§ **Try it**
Below are records that should be duplicated exactly, with no image retained.

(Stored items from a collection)
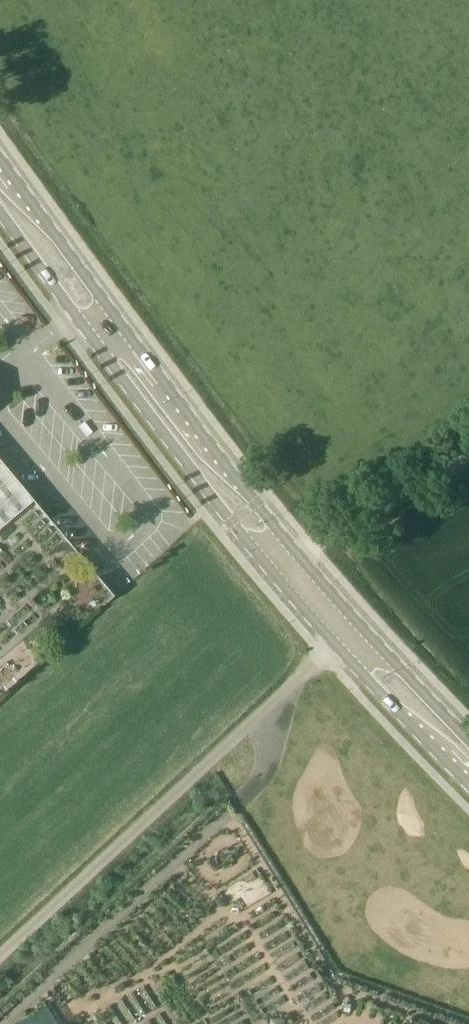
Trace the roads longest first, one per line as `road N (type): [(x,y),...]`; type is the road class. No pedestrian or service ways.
road 1 (secondary): [(366,629),(257,504),(0,159)]
road 2 (secondary): [(0,212),(231,525),(340,648)]
road 3 (unclassified): [(0,964),(340,648)]
road 4 (secondary): [(340,648),(468,782)]
road 5 (track): [(312,547),(468,457)]
road 6 (secondary): [(468,736),(366,629)]

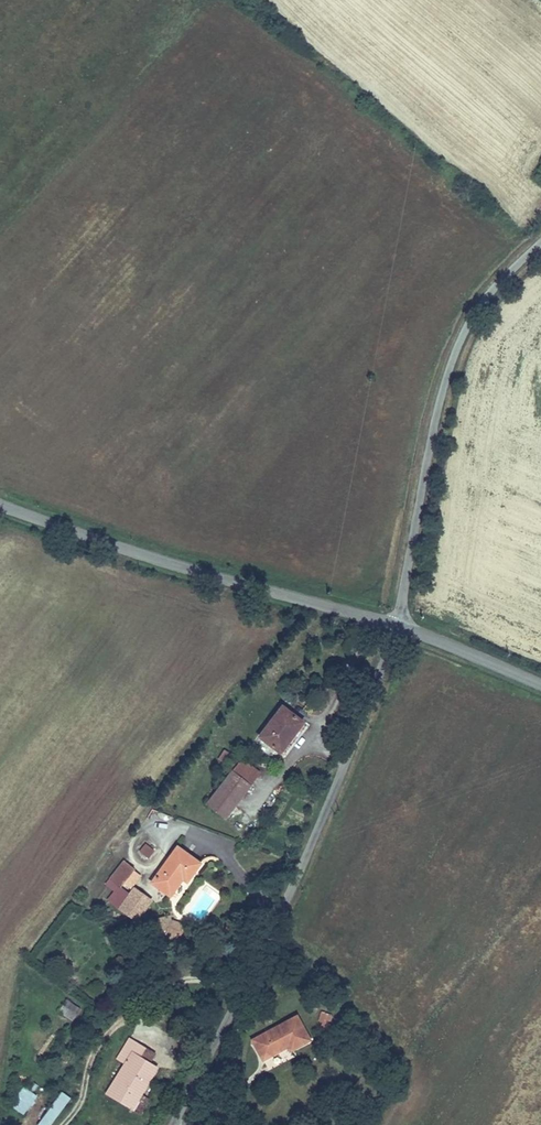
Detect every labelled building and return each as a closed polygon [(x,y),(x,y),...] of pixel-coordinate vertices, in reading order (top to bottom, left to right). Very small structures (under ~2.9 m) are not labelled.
[(282,711),(259,740),(281,758),(285,752),(282,749),(300,726),(282,711)] [(258,779),(240,765),(209,805),(227,819),(258,779)] [(145,845),(139,853),(148,859),(154,852),(145,845)] [(200,870),(176,851),(151,882),(170,897),(181,883),(186,887),(200,870)] [(110,882),(118,888),(133,869),(124,863),(122,866),(113,859),(104,871),(113,879),(110,882)] [(134,890),(119,908),(136,922),(151,903),(134,890)] [(181,945),(188,931),(174,925),(172,917),(162,919),(166,938),(166,939),(181,945)] [(67,998),(57,1011),(71,1021),(81,1009),(67,998)] [(299,1012),(250,1037),(260,1058),(288,1042),(293,1049),(312,1039),(299,1012)] [(320,1012),(317,1024),(329,1027),(332,1015),(320,1012)] [(124,1060),(137,1040),(129,1035),(116,1055),(124,1060)] [(156,1051),(137,1040),(124,1060),(107,1089),(134,1106),(159,1065),(151,1060),(156,1051)] [(23,1115),(38,1096),(24,1086),(9,1105),(23,1115)] [(37,1124),(50,1124),(71,1097),(62,1090),(36,1124),(37,1124)]
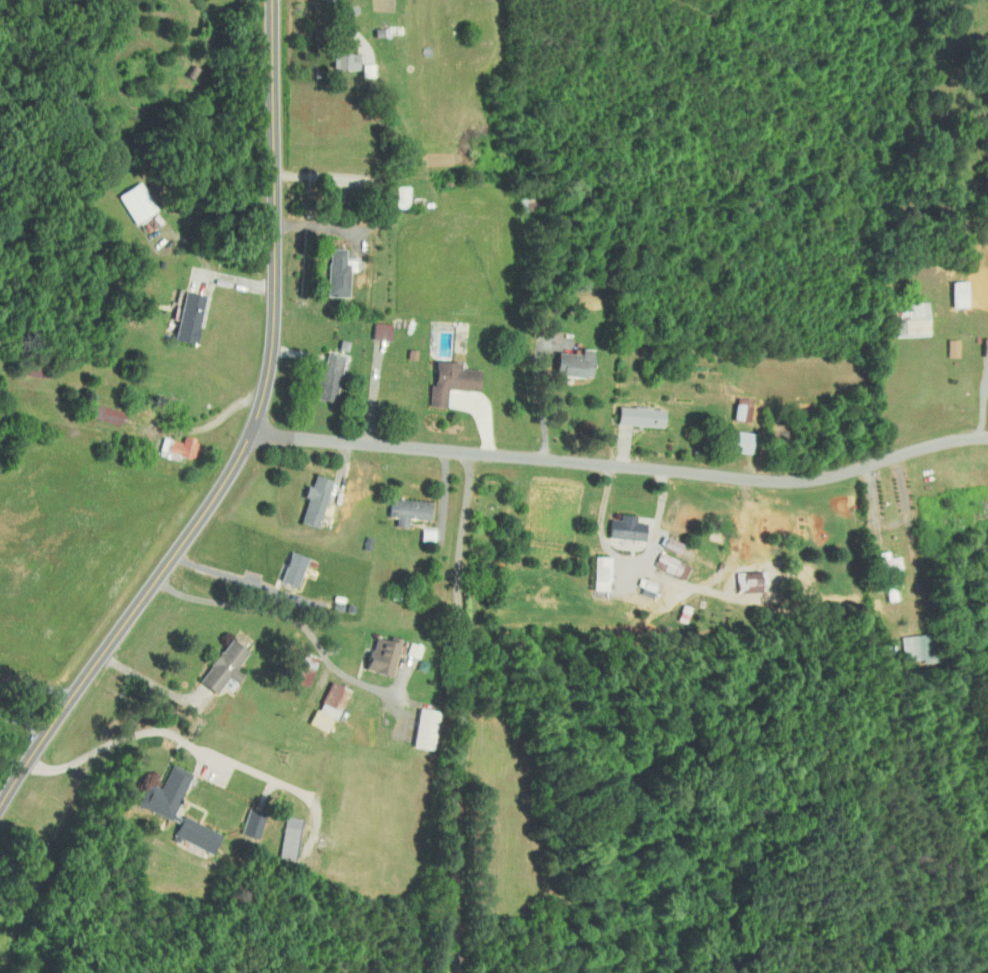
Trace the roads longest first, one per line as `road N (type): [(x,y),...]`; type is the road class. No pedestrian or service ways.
road 1 (secondary): [(0,812),(213,504),(265,402),(275,352),(274,0)]
road 2 (residential): [(254,433),(776,486),(987,433)]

§ **Output for this exercise**
Trace the roads longest first, one per line as `road N (type): [(x,y),...]`; type is the road class. No pedestrian or service ways.
road 1 (secondary): [(366,629),(257,504),(0,159)]
road 2 (secondary): [(0,212),(231,525),(340,648)]
road 3 (unclassified): [(0,964),(340,648)]
road 4 (secondary): [(340,648),(468,782)]
road 5 (track): [(312,547),(468,457)]
road 6 (secondary): [(468,736),(366,629)]

Detect every labelled building and return each as a closed polygon [(x,y),(x,y),...] of pixel-coordinate vertices, in reading order (top to bottom, left to right). Very small structures (under ~2.9 m) are not labelled.
[(282,711),(259,740),(281,758),(285,752),(282,749),(300,726),(282,711)] [(258,779),(240,765),(209,805),(227,819),(258,779)] [(145,845),(139,853),(148,859),(154,852),(145,845)] [(200,870),(176,851),(151,882),(170,897),(181,883),(186,887),(200,870)] [(110,882),(118,888),(133,869),(124,863),(122,866),(113,859),(104,871),(113,879),(110,882)] [(134,890),(119,908),(136,922),(151,903),(134,890)] [(181,945),(188,931),(174,925),(172,917),(162,919),(166,938),(166,939),(181,945)] [(67,998),(57,1011),(71,1021),(81,1009),(67,998)] [(299,1012),(250,1037),(260,1058),(288,1042),(293,1049),(312,1039),(299,1012)] [(320,1012),(317,1024),(329,1027),(332,1015),(320,1012)] [(124,1060),(137,1040),(129,1035),(116,1055),(124,1060)] [(156,1051),(137,1040),(124,1060),(107,1089),(134,1106),(159,1065),(151,1060),(156,1051)] [(23,1115),(38,1096),(24,1086),(9,1105),(23,1115)] [(37,1124),(50,1124),(71,1097),(62,1090),(36,1124),(37,1124)]
Trace the roads longest first, one per line as `road N (type): [(x,y),...]`; type is the road class. No pedestrian or service ways.
road 1 (secondary): [(0,812),(213,504),(265,402),(275,352),(274,0)]
road 2 (residential): [(254,433),(776,486),(987,433)]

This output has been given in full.